Source records Start Marker

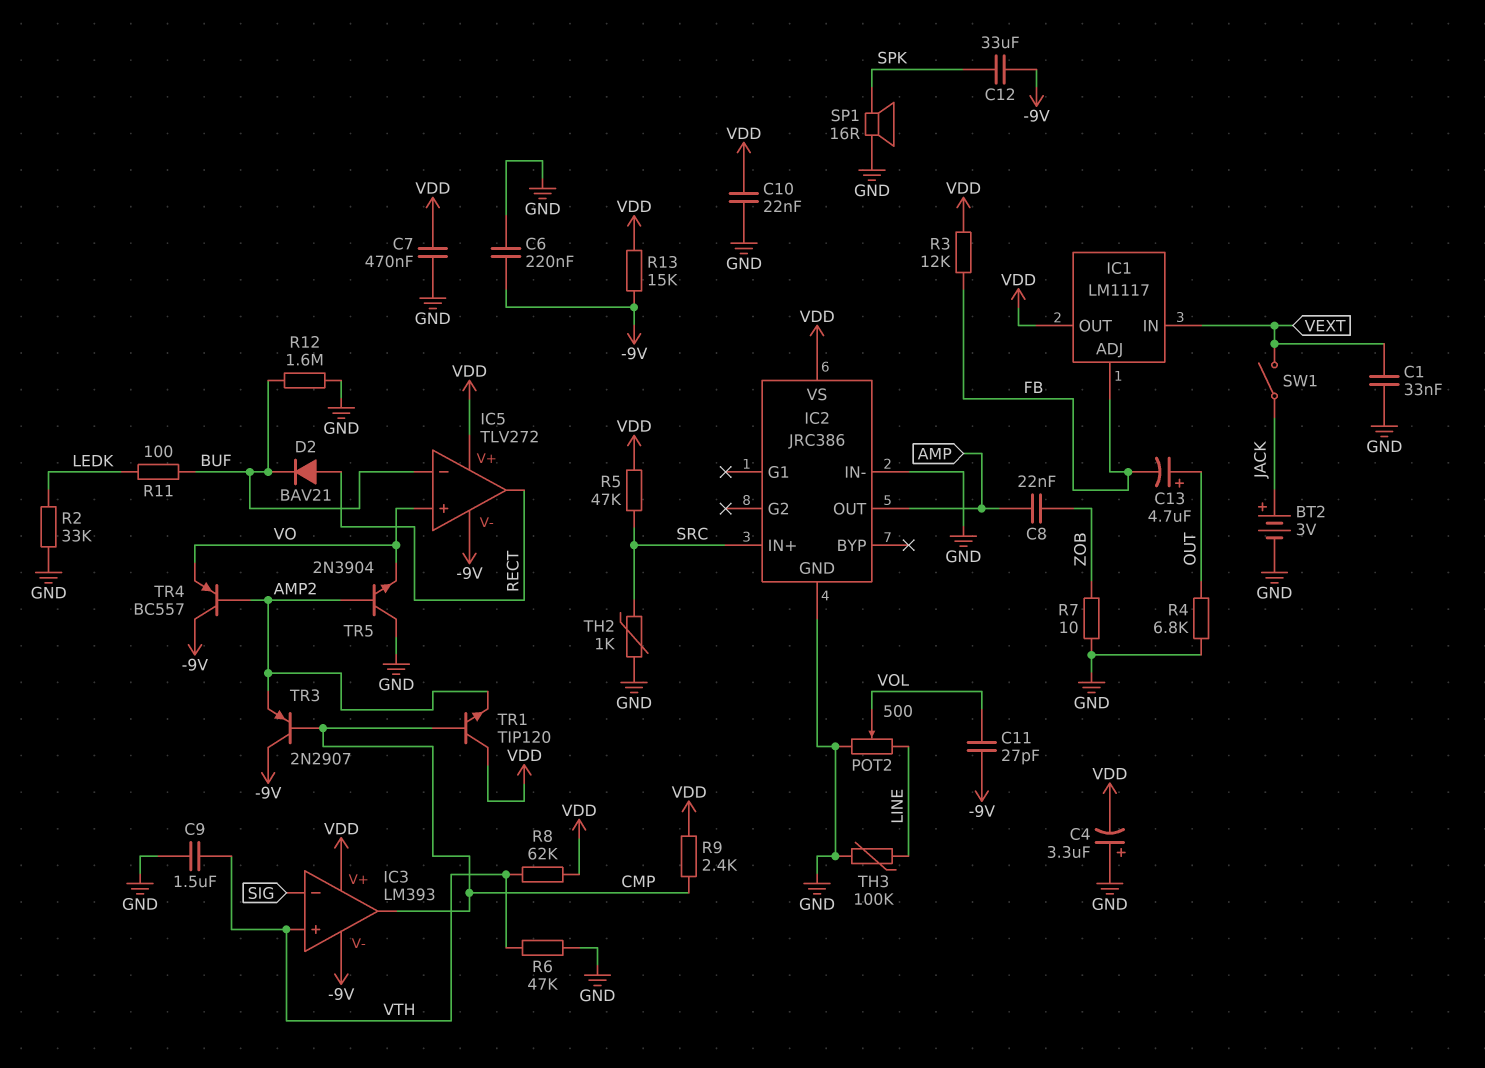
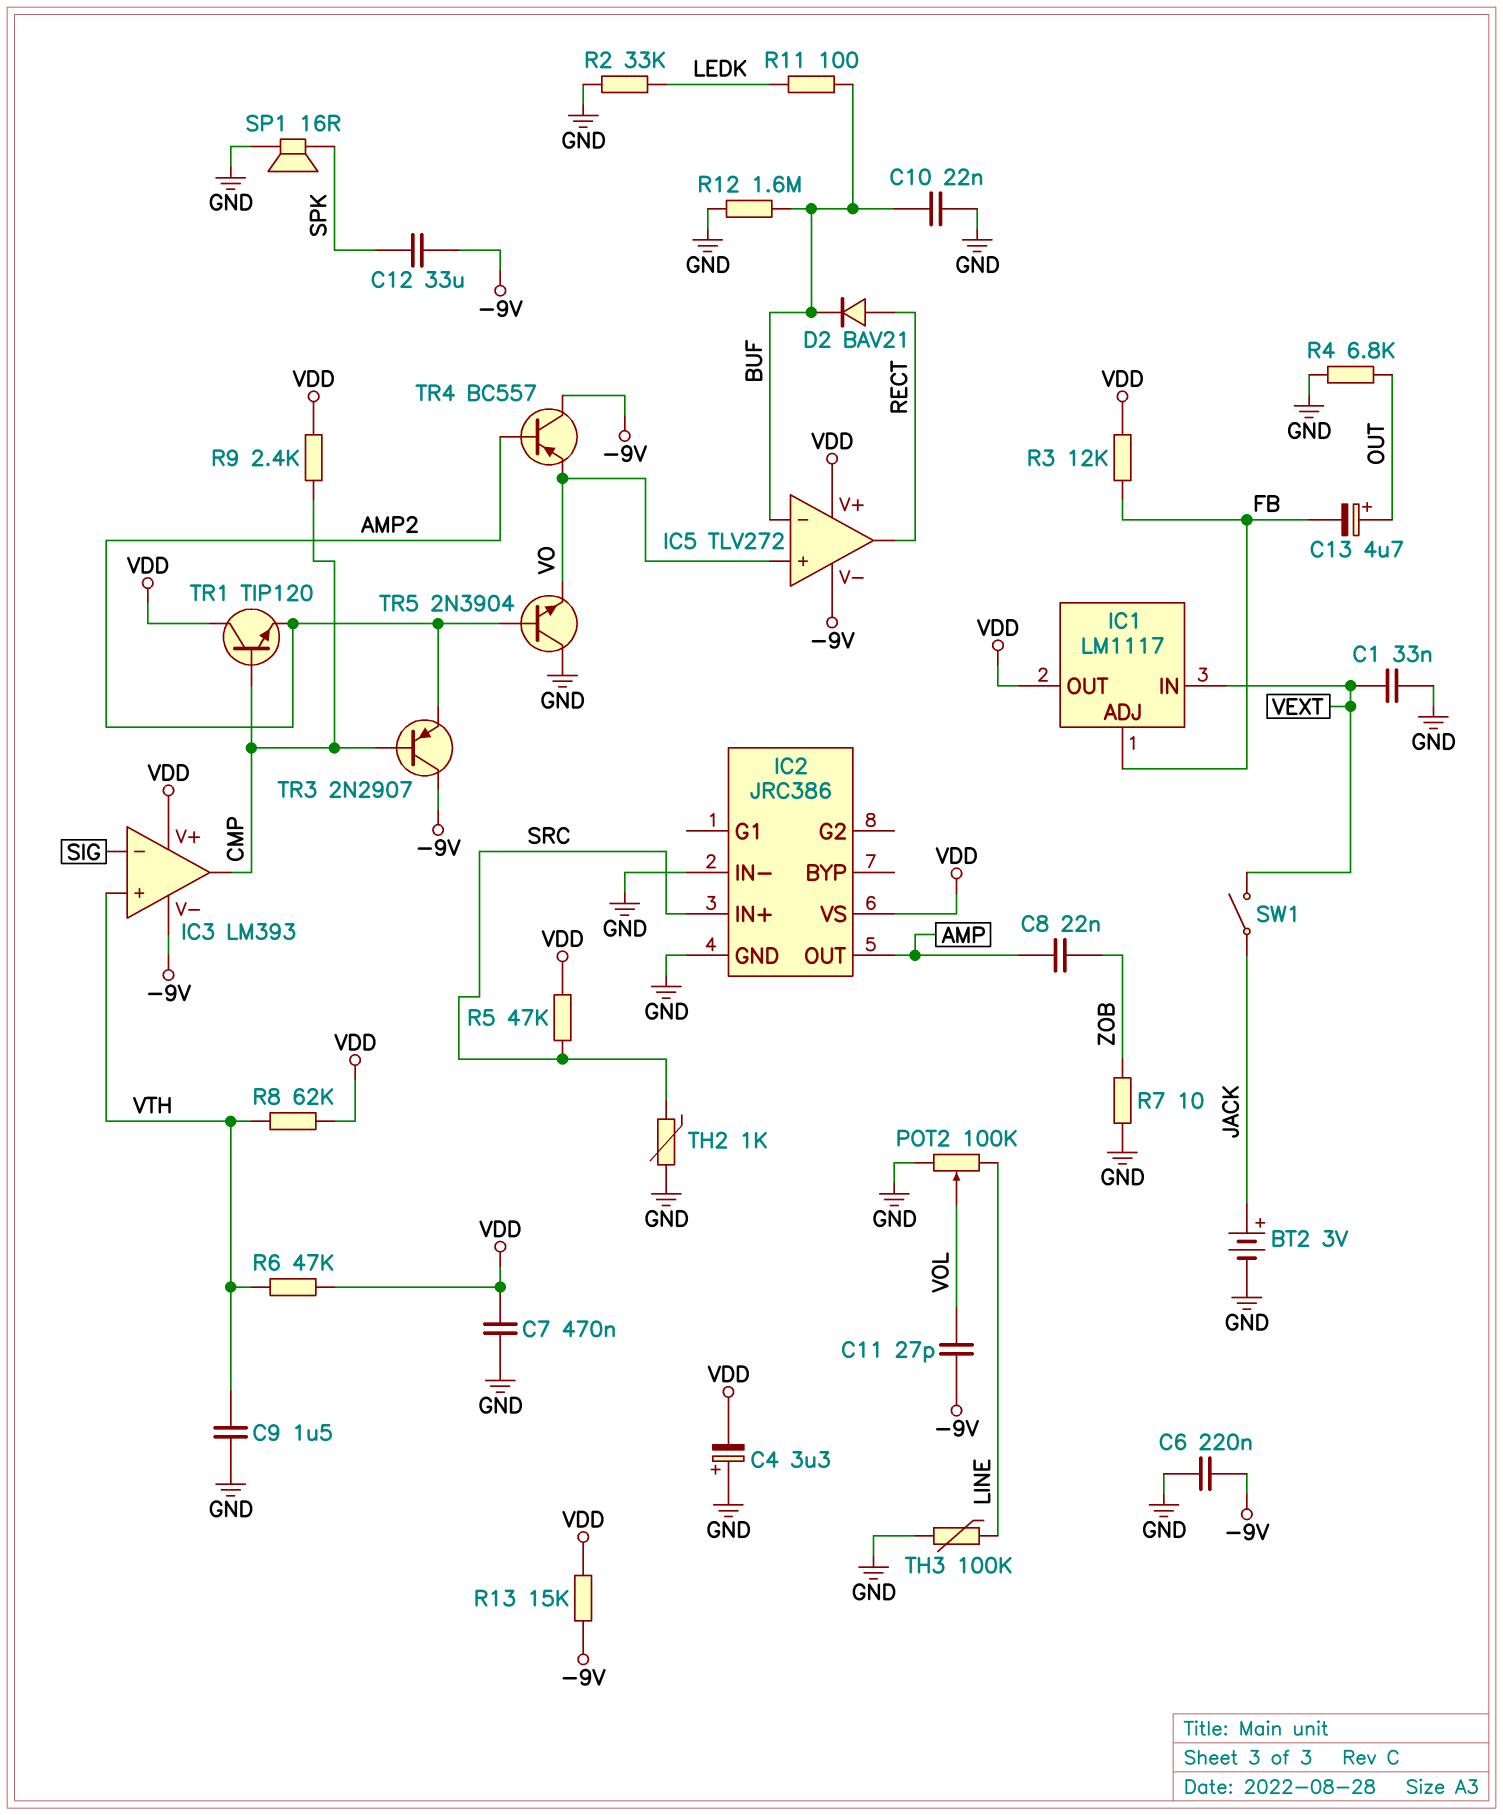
C10: 22nF (GND, VDD) -> 22nF (BUF, GND)
POT2: 500 (GND, LINE, wiper VOL) -> 100k (GND, LINE, wiper VOL)
R6: 47k (GND, VTH) -> 47k (VDD, VTH)

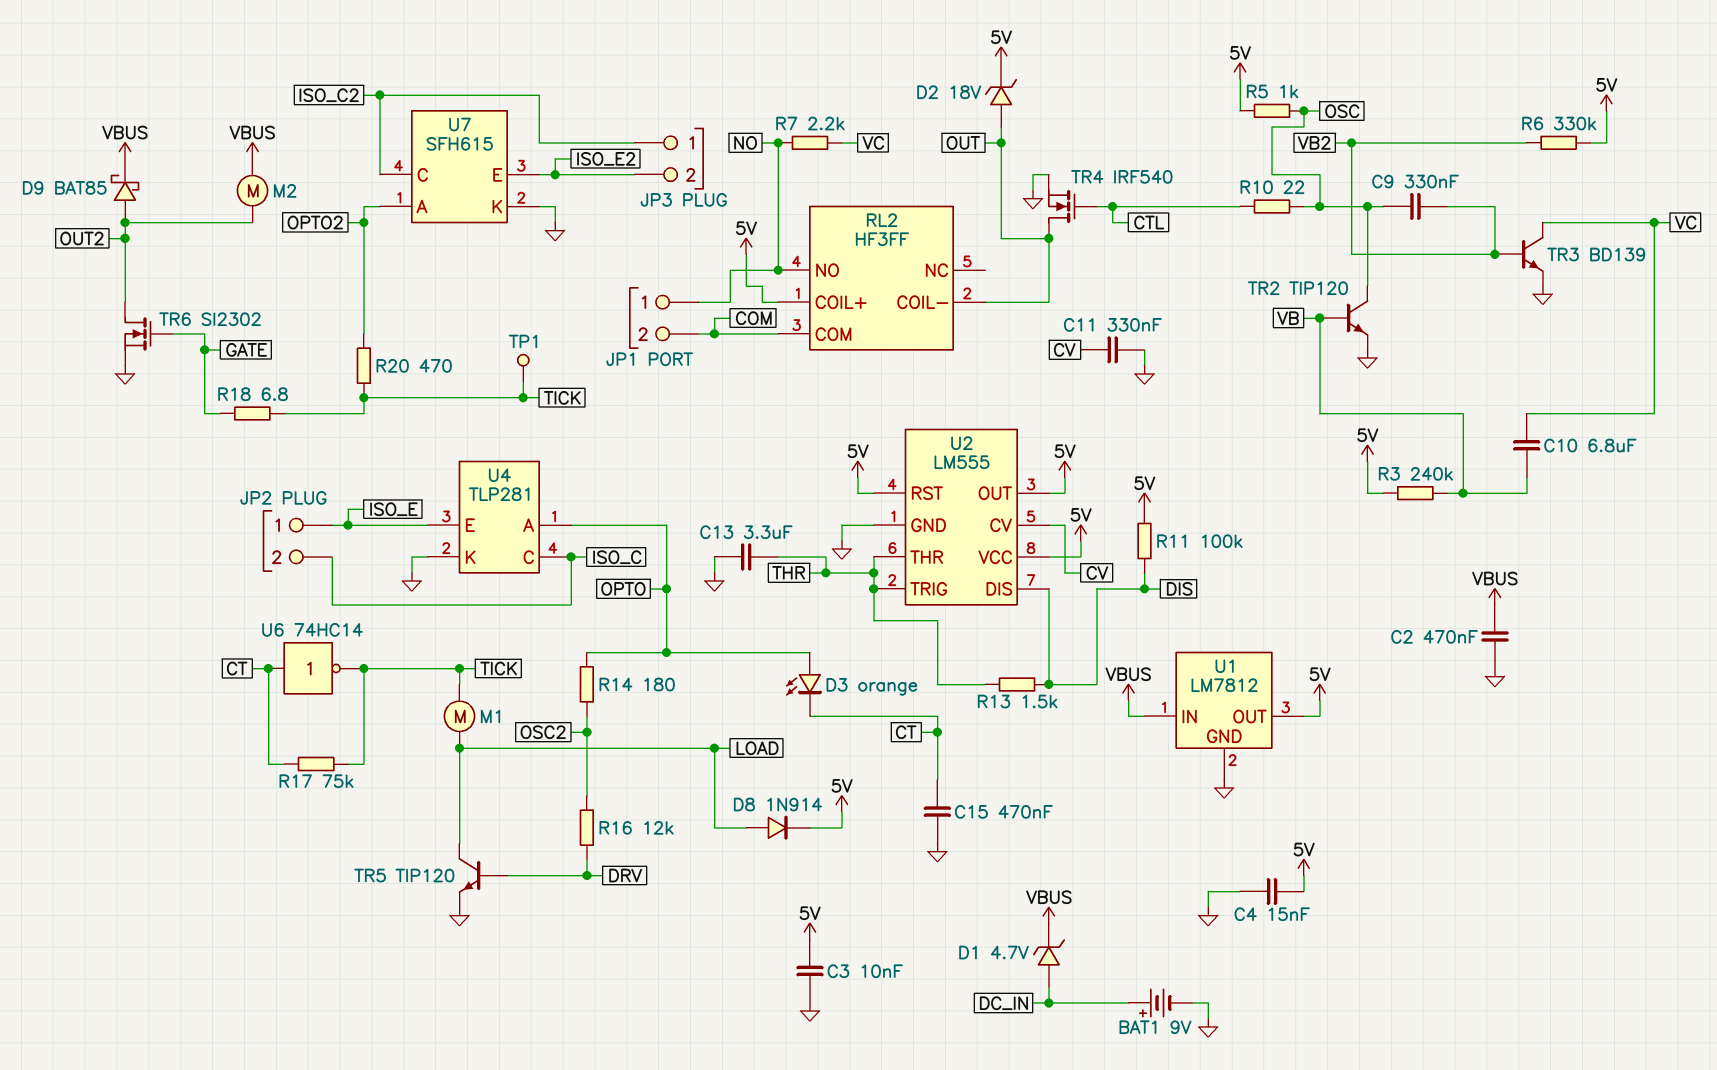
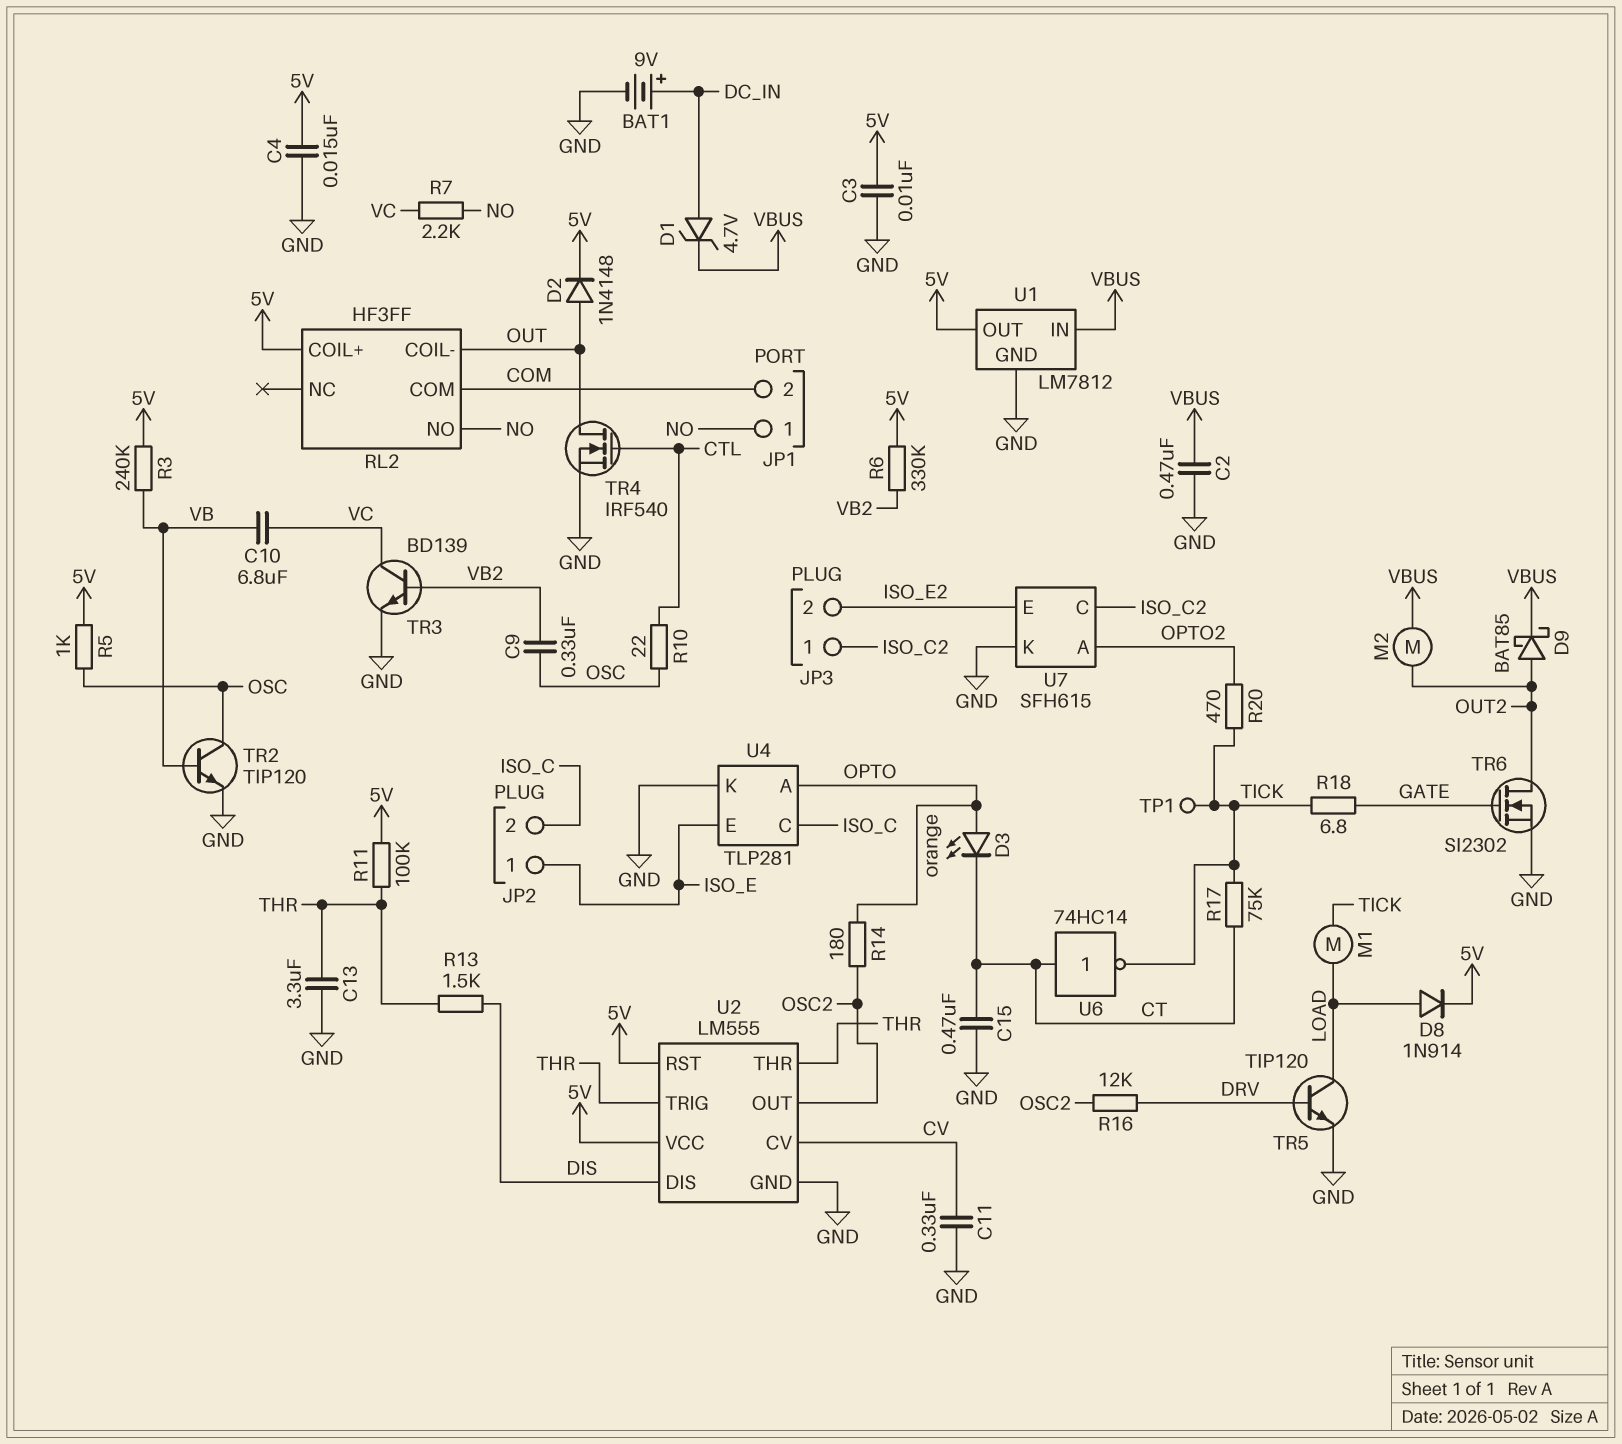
D2: zener 18V (A OUT, K 5V) -> diode 1N4148 (A OUT, K 5V)
R11: 100k (5V, DIS) -> 100k (5V, THR)
U2 pin OUT: 5V -> OSC2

Source records End Marker

**What needs to be done**:
The full data, repeated exactly and stripped of its pictures, is the expected answer.

**Task answer**:
C10: 22nF (GND, VDD) -> 22nF (BUF, GND)
POT2: 500 (GND, LINE, wiper VOL) -> 100k (GND, LINE, wiper VOL)
R6: 47k (GND, VTH) -> 47k (VDD, VTH)

D2: zener 18V (A OUT, K 5V) -> diode 1N4148 (A OUT, K 5V)
R11: 100k (5V, DIS) -> 100k (5V, THR)
U2 pin OUT: 5V -> OSC2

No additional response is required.